--- Listed records ---
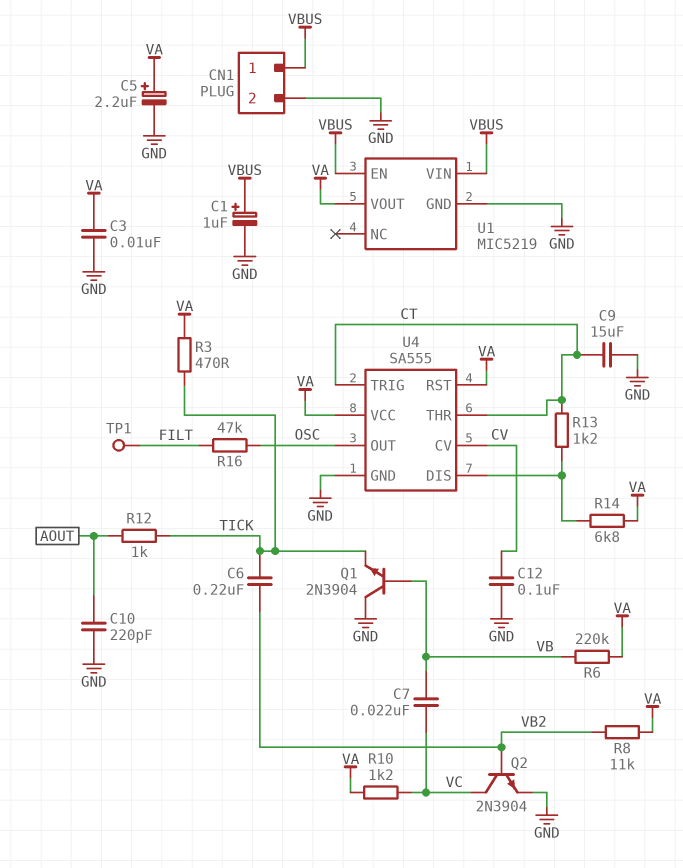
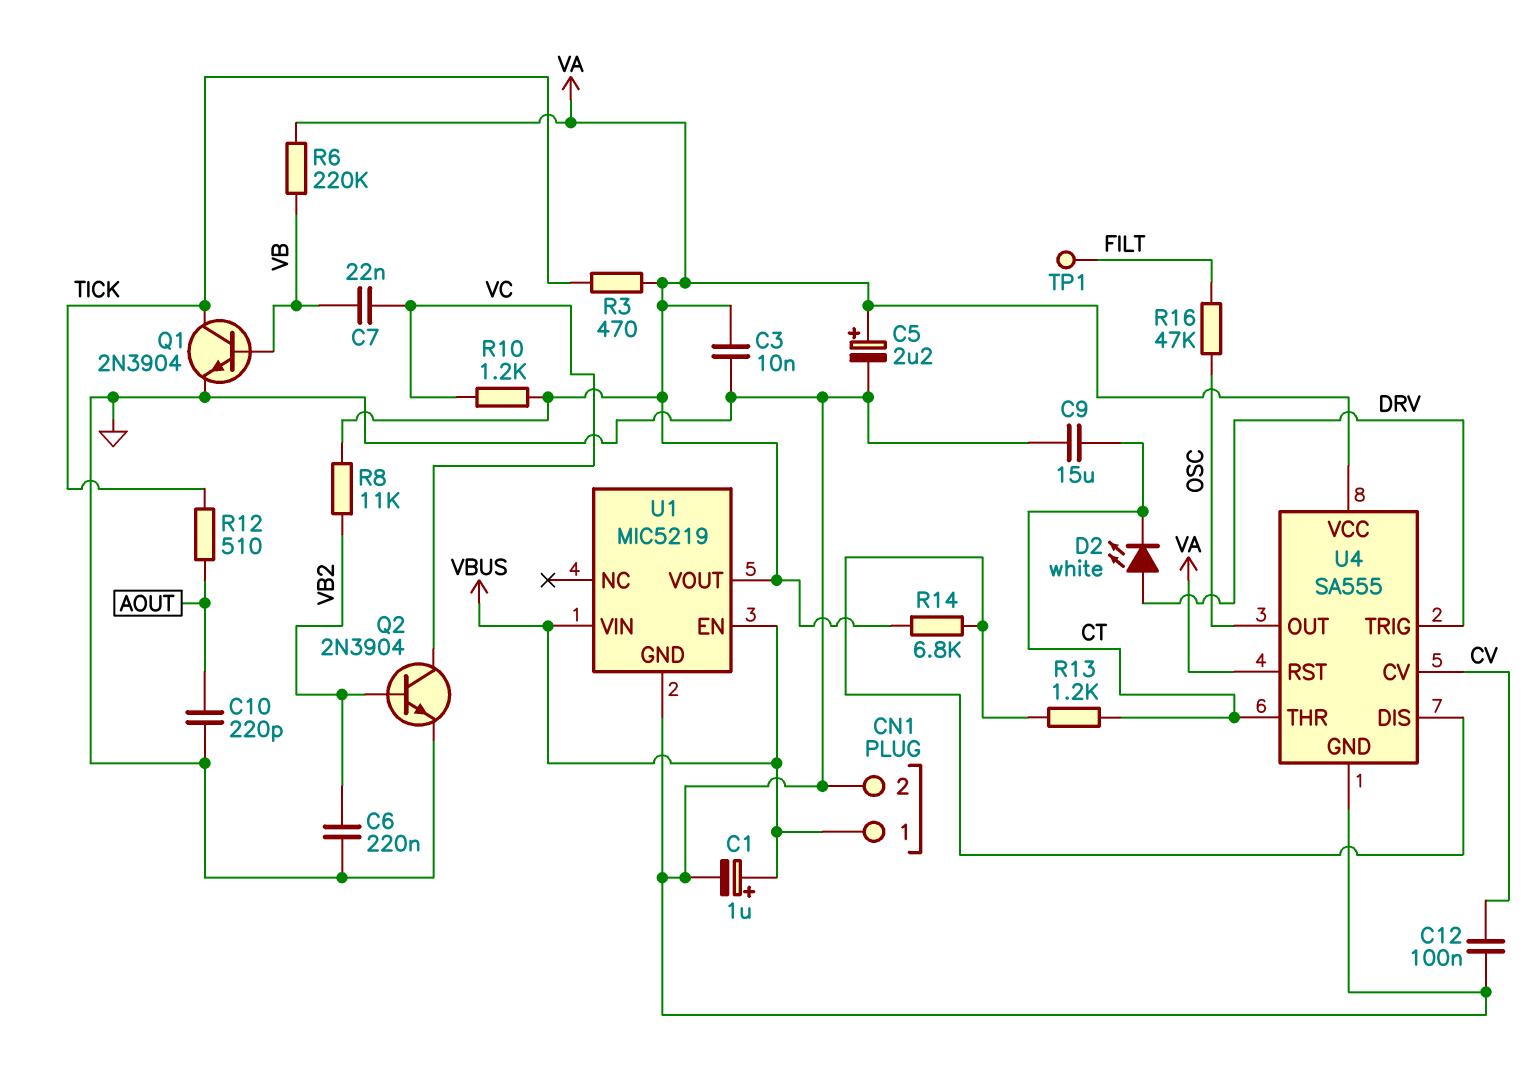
C6: 220nF (TICK, VB2) -> 220nF (GND, VB2)
D2: none -> LED white (A DRV, K CT)
Q1: NPN 2N3904 (B VB, C GND, E TICK) -> NPN 2N3904 (B VB, C TICK, E GND)
R12: 1k (AOUT, TICK) -> 510 (AOUT, TICK)
U4 pin TRIG: CT -> DRV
---
Assignment:
In the entries above, which lines hold the word "TICK"? Copy them out.

Solution below:
C6: 220nF (TICK, VB2) -> 220nF (GND, VB2)
Q1: NPN 2N3904 (B VB, C GND, E TICK) -> NPN 2N3904 (B VB, C TICK, E GND)
R12: 1k (AOUT, TICK) -> 510 (AOUT, TICK)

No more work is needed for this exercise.